# What the task asks
Among the following entries, count the lines that contain "MOSI" and report only the result.

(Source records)
[Start of section]

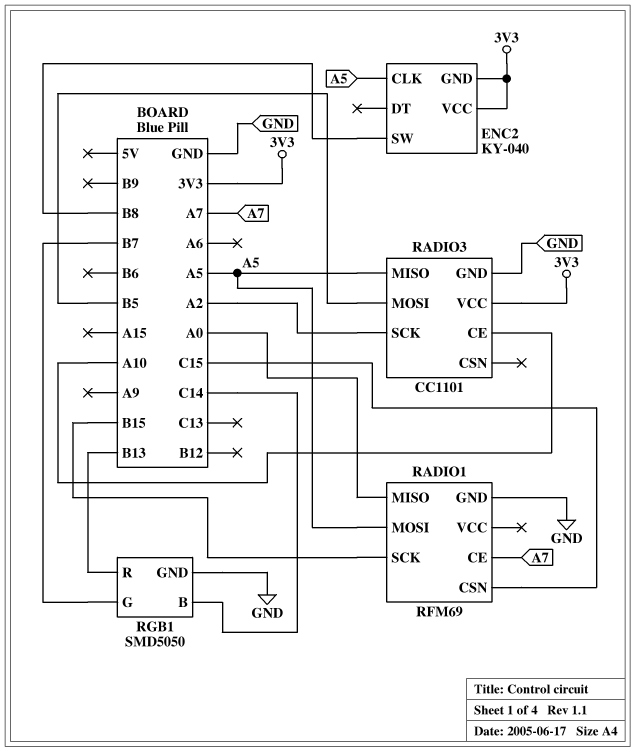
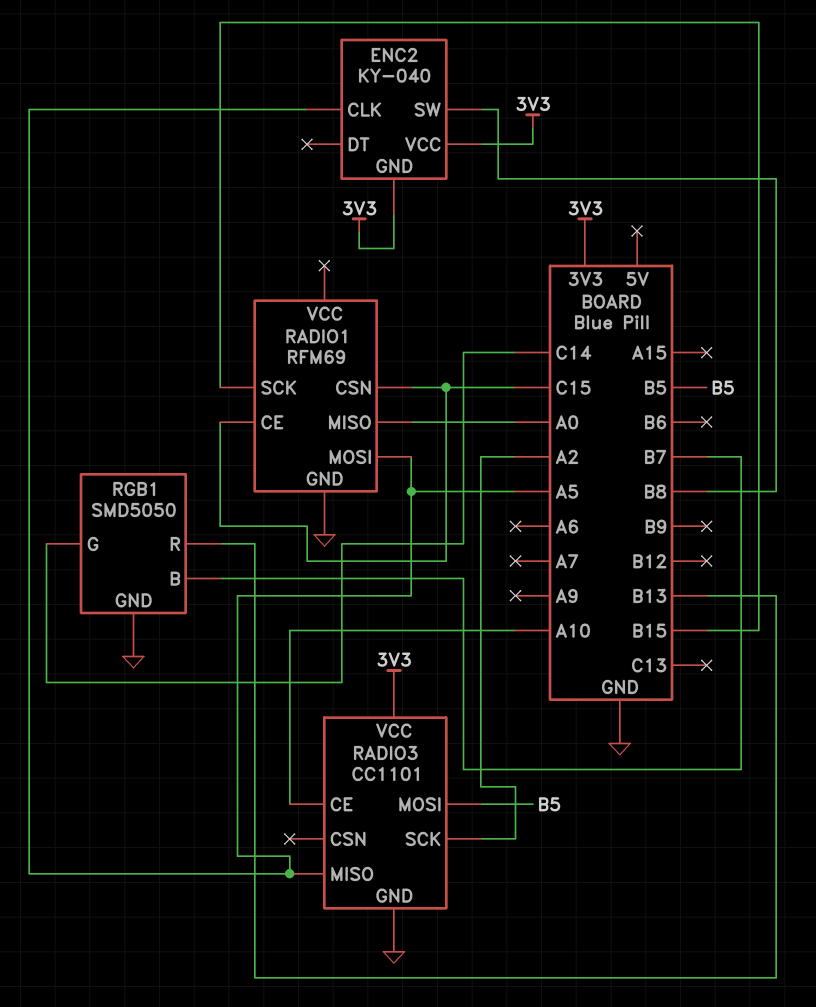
RADIO1 pin CE: A7 -> C15
RGB1 pin B: C14 -> B7
RGB1 pin G: B7 -> C14

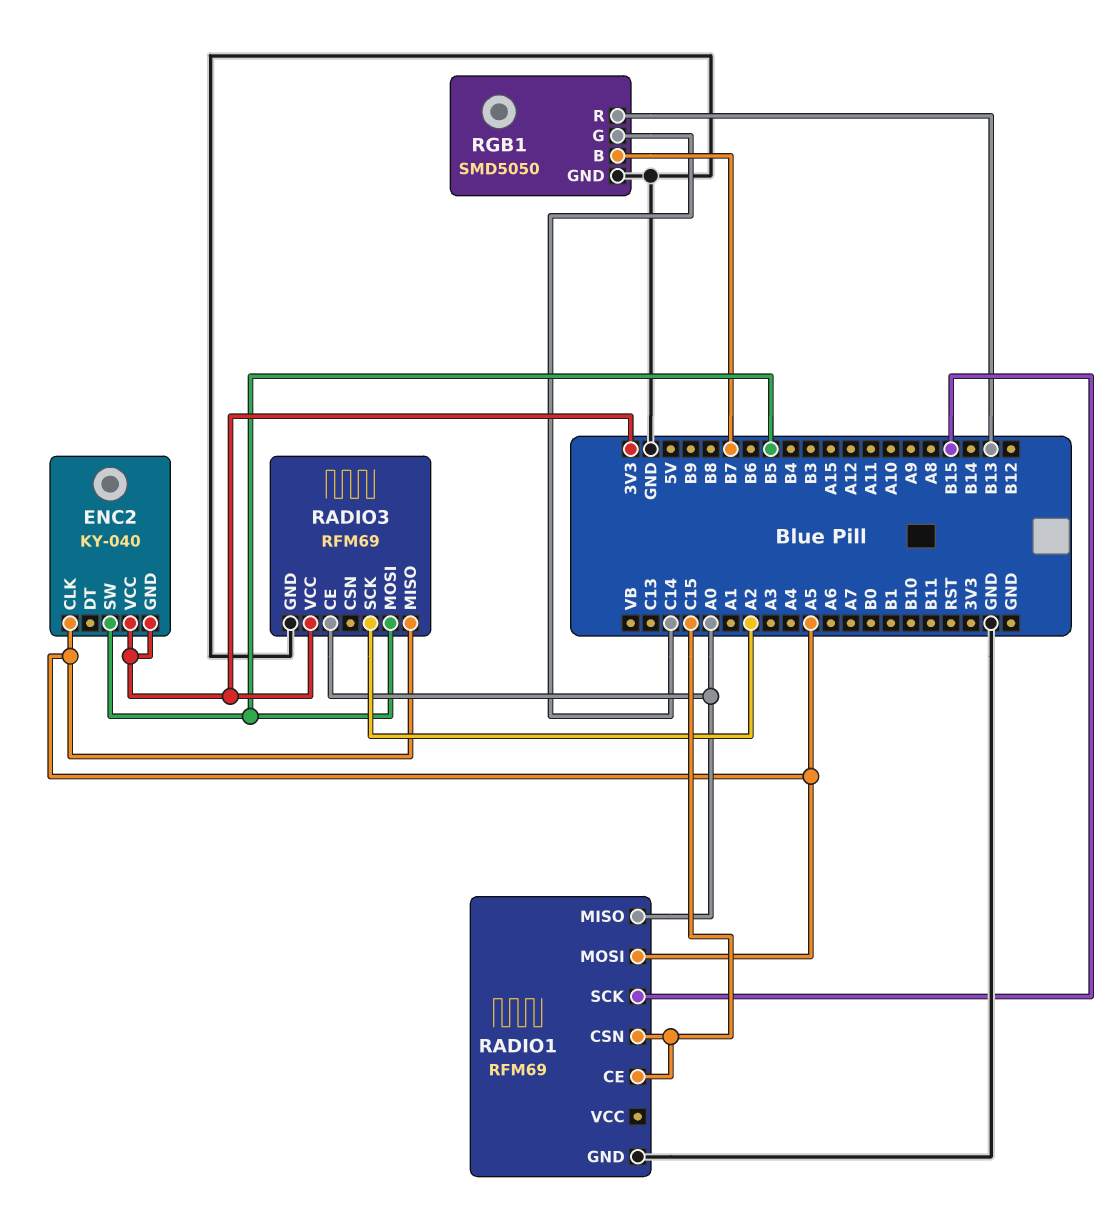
ENC2 pin SW: B8 -> B5
RADIO3: CC1101 -> RFM69
RADIO3 pin CE: A10 -> A0

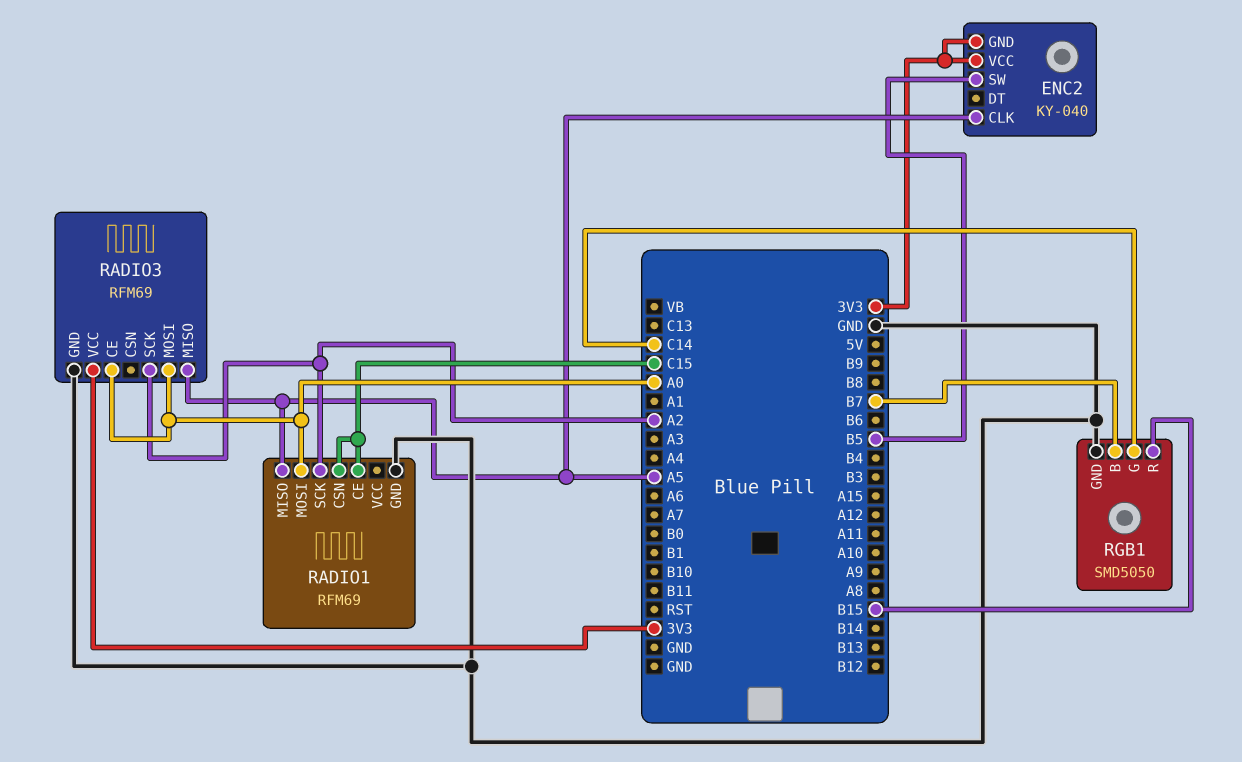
RADIO1 pin MISO: A0 -> A5
RADIO1 pin MOSI: A5 -> A0
RADIO1 pin SCK: B15 -> A2
RADIO3 pin MOSI: B5 -> A0
RGB1 pin R: B13 -> B15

[End of section]

# Reply to the exercise
2